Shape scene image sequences
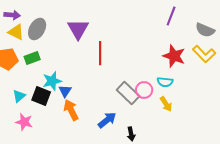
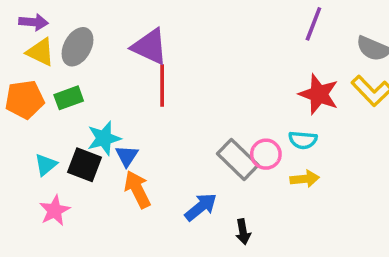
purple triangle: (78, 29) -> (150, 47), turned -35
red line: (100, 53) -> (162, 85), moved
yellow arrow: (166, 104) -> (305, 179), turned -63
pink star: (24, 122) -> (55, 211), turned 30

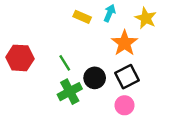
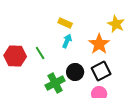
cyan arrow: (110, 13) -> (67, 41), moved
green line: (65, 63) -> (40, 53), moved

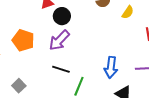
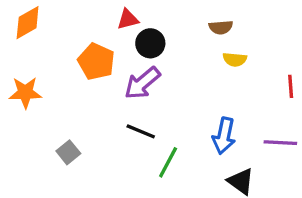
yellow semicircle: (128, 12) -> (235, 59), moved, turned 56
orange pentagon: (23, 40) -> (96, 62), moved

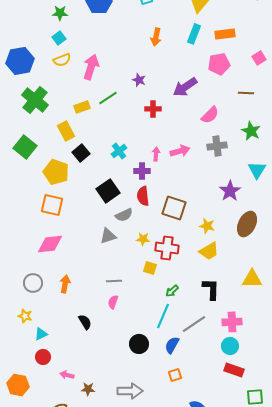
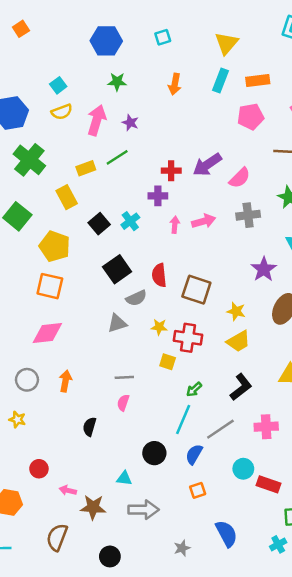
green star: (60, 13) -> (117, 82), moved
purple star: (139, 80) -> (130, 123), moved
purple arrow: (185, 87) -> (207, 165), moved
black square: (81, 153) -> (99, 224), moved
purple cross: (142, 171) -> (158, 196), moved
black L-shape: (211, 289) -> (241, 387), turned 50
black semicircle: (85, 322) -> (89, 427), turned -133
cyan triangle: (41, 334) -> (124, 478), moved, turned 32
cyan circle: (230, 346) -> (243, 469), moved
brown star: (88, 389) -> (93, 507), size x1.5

**Exercise goal:** Take the entries above and copy exactly the lines starting at the one with "pink star: (24, 122) -> (55, 211), turned 30" and ending at the one with "black semicircle: (85, 322)"; nothing outside that span, and no pictures.

**Expected answer:**
pink star: (24, 122) -> (55, 211), turned 30

cyan arrow: (110, 13) -> (67, 41), moved
green line: (65, 63) -> (40, 53), moved

yellow semicircle: (128, 12) -> (235, 59), moved, turned 56
orange pentagon: (23, 40) -> (96, 62), moved

green star: (60, 13) -> (117, 82), moved
purple star: (139, 80) -> (130, 123), moved
purple arrow: (185, 87) -> (207, 165), moved
black square: (81, 153) -> (99, 224), moved
purple cross: (142, 171) -> (158, 196), moved
black L-shape: (211, 289) -> (241, 387), turned 50
black semicircle: (85, 322) -> (89, 427), turned -133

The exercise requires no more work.